__ASSIGNMENT__
Only the lines with "brown" in them need to be copied from the listing.

##### EXERCISE MATERIAL #####

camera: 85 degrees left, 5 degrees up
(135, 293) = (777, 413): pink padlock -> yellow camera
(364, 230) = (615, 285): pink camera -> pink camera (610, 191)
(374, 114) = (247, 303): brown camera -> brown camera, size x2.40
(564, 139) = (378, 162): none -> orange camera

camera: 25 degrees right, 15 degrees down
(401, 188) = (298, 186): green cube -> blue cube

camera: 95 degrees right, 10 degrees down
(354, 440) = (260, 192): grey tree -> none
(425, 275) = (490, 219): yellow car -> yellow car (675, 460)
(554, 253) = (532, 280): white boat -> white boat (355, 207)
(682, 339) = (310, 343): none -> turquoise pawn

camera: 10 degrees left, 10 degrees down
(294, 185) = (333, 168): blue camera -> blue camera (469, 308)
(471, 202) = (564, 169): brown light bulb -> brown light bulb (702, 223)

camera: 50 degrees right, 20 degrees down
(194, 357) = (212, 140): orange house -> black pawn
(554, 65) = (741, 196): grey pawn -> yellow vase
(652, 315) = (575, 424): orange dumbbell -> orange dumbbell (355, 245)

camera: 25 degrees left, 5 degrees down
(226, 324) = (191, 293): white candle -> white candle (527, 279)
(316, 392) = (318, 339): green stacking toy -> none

#####

__OUTPUT FOR THIS TASK__
(374, 114) = (247, 303): brown camera -> brown camera, size x2.40
(471, 202) = (564, 169): brown light bulb -> brown light bulb (702, 223)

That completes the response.